***** DATA FOR THIS EXERCISE *****

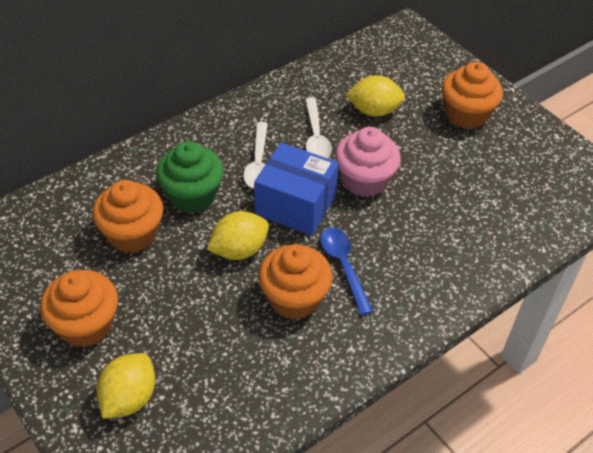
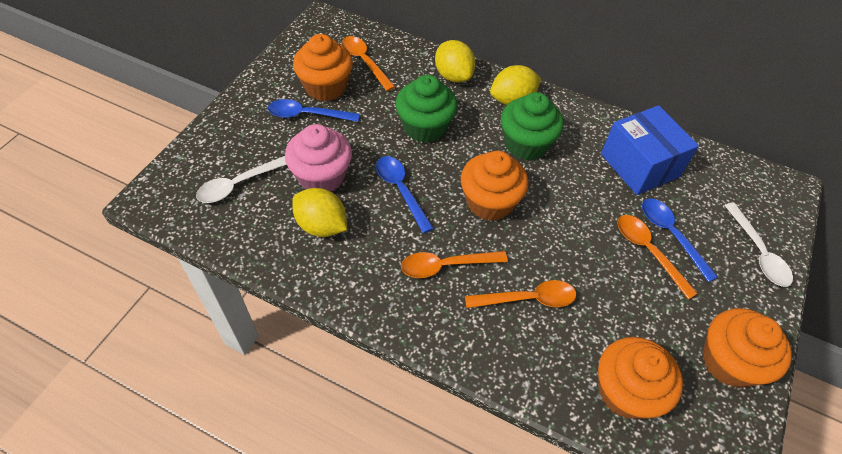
blue spoon: 1 -> 3
green cupcake: 1 -> 2
orange spoon: 0 -> 4

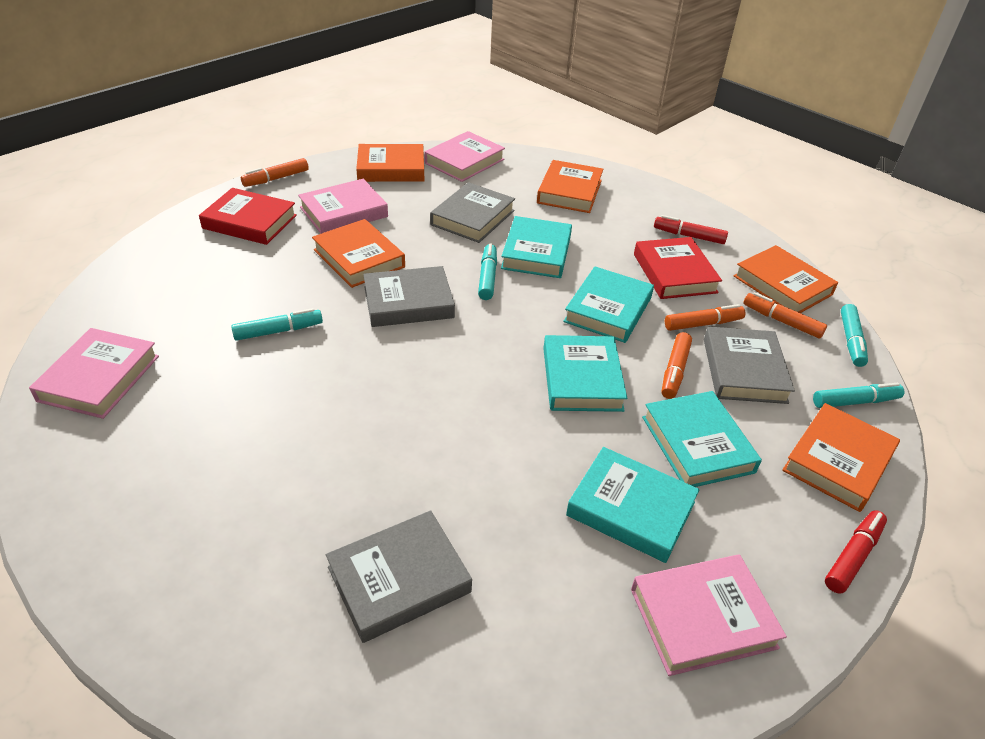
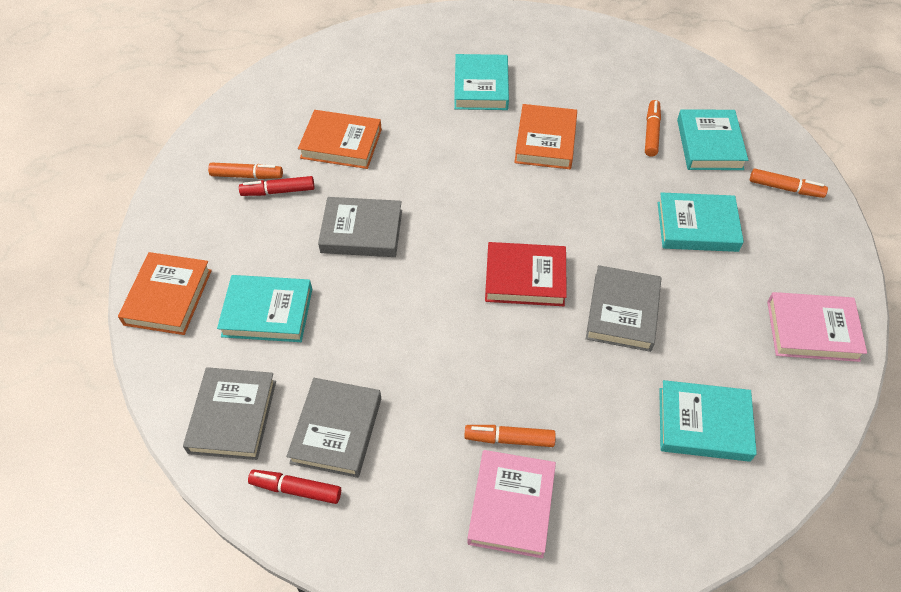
orange book: 5 -> 3
pink book: 4 -> 2
red book: 2 -> 1
turquoise marker: 4 -> 0

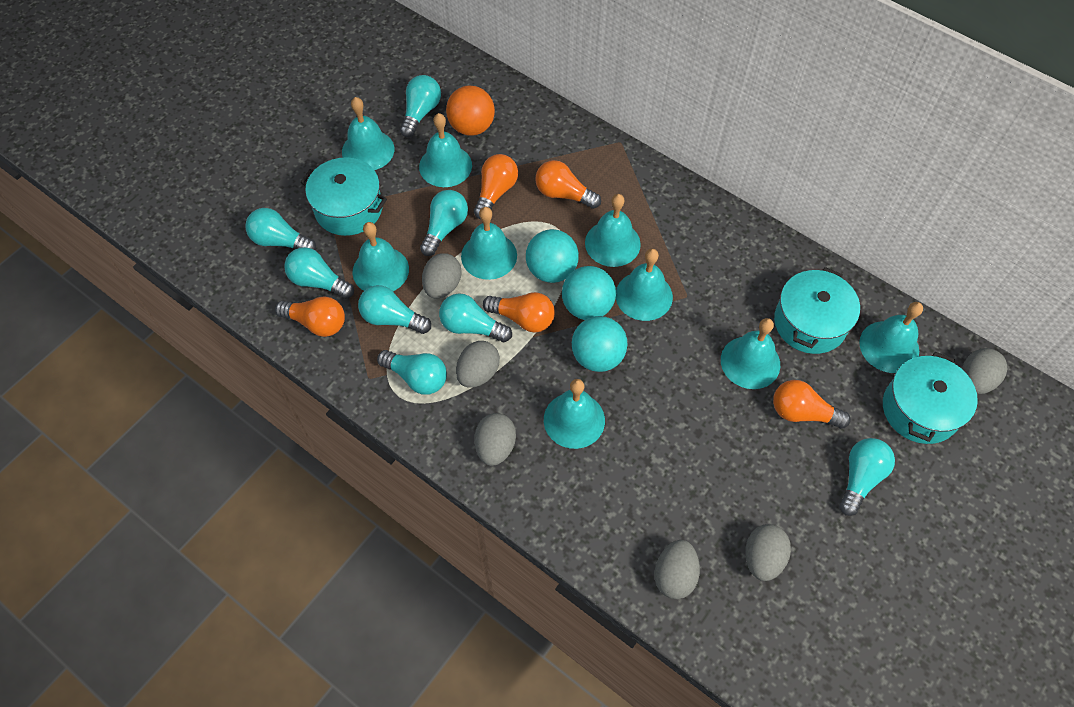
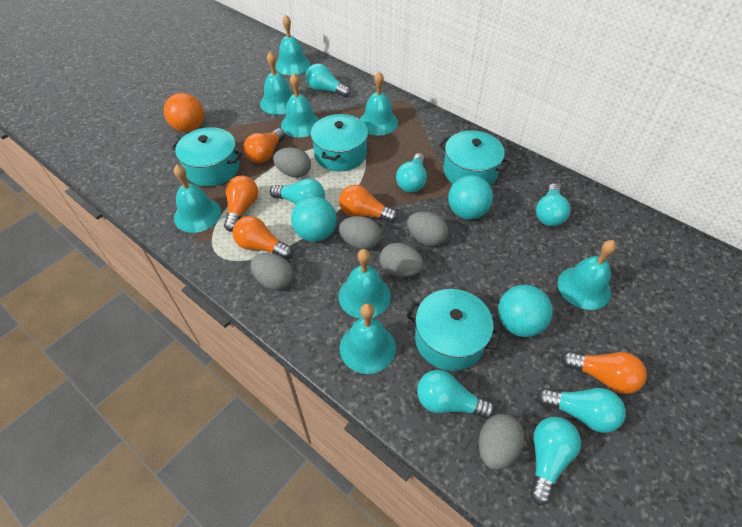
turquoise bell: 9 -> 8
turquoise light bulb: 8 -> 7
turquoise pot: 3 -> 4

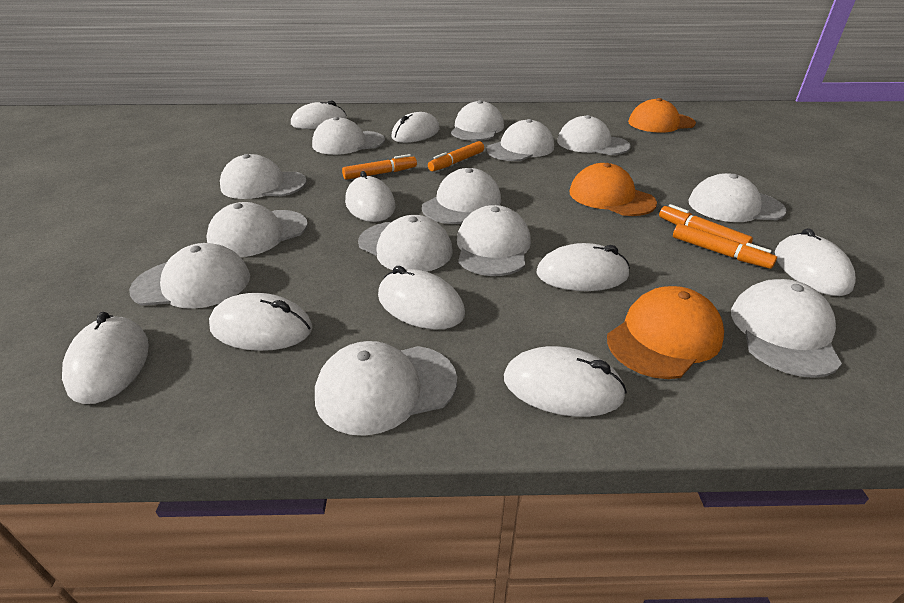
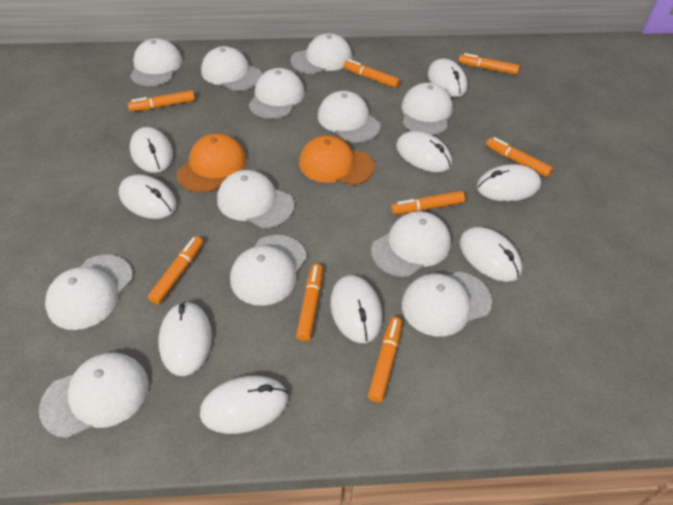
orange cap: 3 -> 2
orange marker: 4 -> 8
white cap: 13 -> 12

*****

TASK REQUIREMENTS
The answer must consist of every line from the listing above that includes the word "turquoise".

RESULT OF THIS TASK
turquoise marker: 4 -> 0
turquoise bell: 9 -> 8
turquoise light bulb: 8 -> 7
turquoise pot: 3 -> 4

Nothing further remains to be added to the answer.